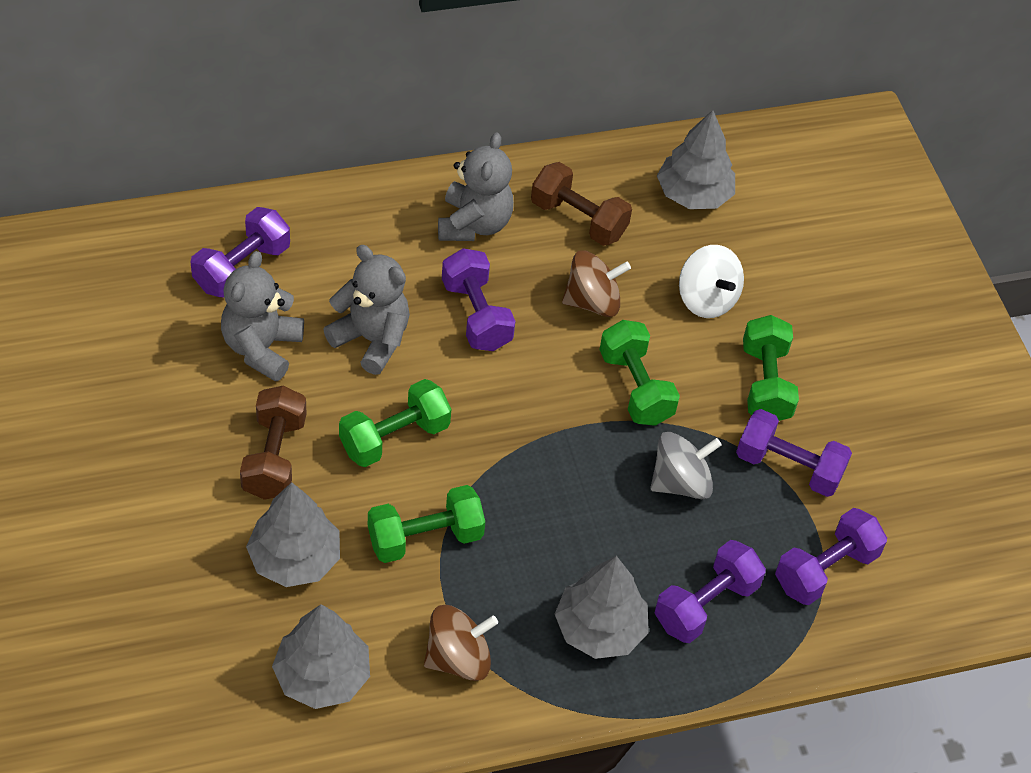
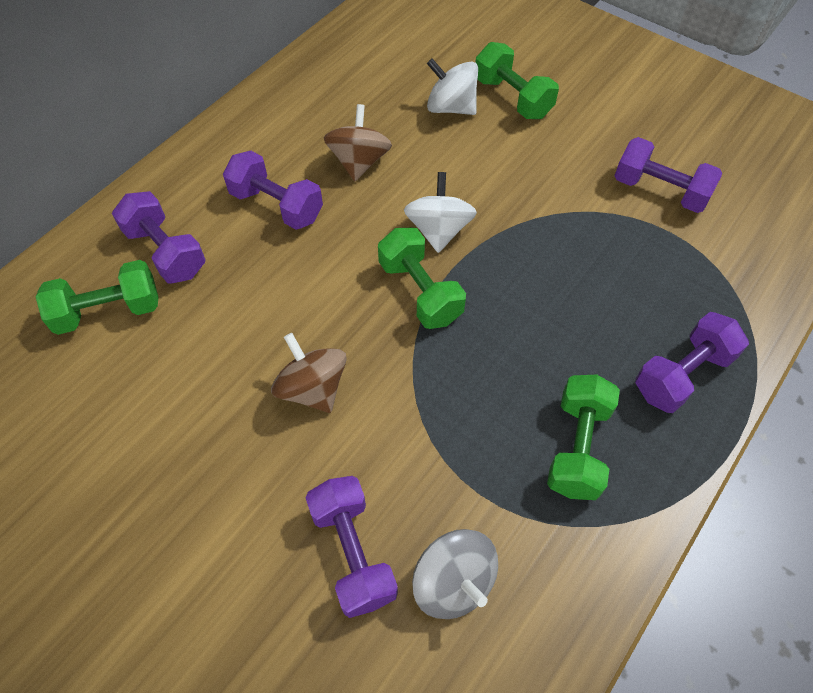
brown dumbbell: [240,386,306,500] [531,162,632,246] = 2 -> none = 0
grey teddy bear: [221,251,304,382] [323,245,410,375] [438,132,514,241] = 3 -> none = 0
grey tree: [246,482,340,587] [272,604,370,709] [555,556,649,659] [657,110,735,209] = 4 -> none = 0
white spinning top: [679,245,744,318] = 1 -> [404,172,477,253] [427,58,478,115] = 2

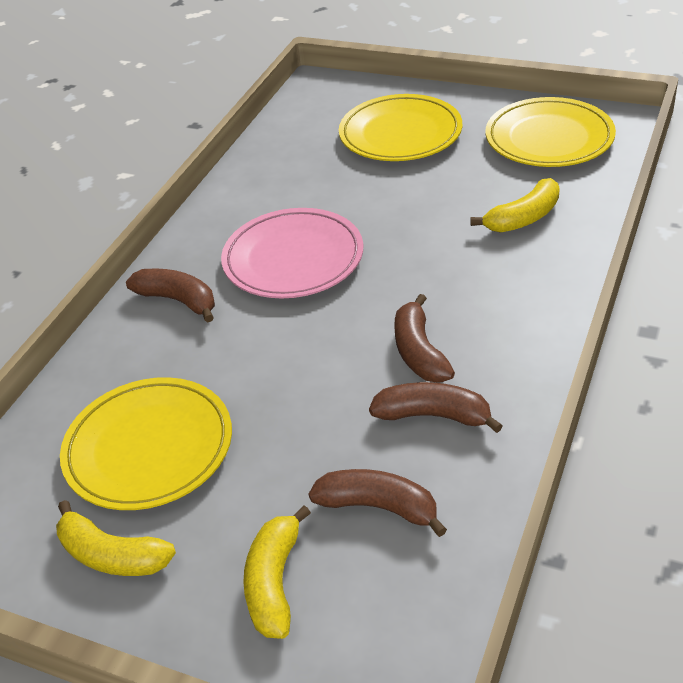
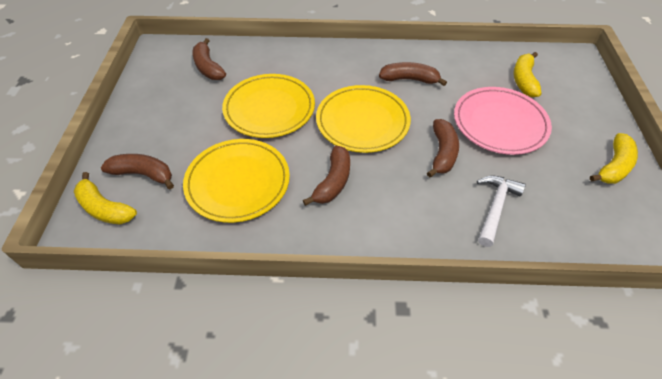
brown banana: [126,268,215,323] [309,469,447,537] [369,382,503,433] [394,294,455,383] = 4 -> [101,154,174,189] [193,38,226,80] [303,146,350,206] [379,62,447,86] [427,119,459,177] = 5
white hammer: none = 0 -> [477,176,526,247] = 1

◆ ◆ ◆ ◆

=== How to complete this task ===
Every line from the one with "grey tree: [246,482,340,587]" through the end of the material above should be restated word for word, with the pictures left out.

=== Exercise result ===
grey tree: [246,482,340,587] [272,604,370,709] [555,556,649,659] [657,110,735,209] = 4 -> none = 0
white spinning top: [679,245,744,318] = 1 -> [404,172,477,253] [427,58,478,115] = 2

brown banana: [126,268,215,323] [309,469,447,537] [369,382,503,433] [394,294,455,383] = 4 -> [101,154,174,189] [193,38,226,80] [303,146,350,206] [379,62,447,86] [427,119,459,177] = 5
white hammer: none = 0 -> [477,176,526,247] = 1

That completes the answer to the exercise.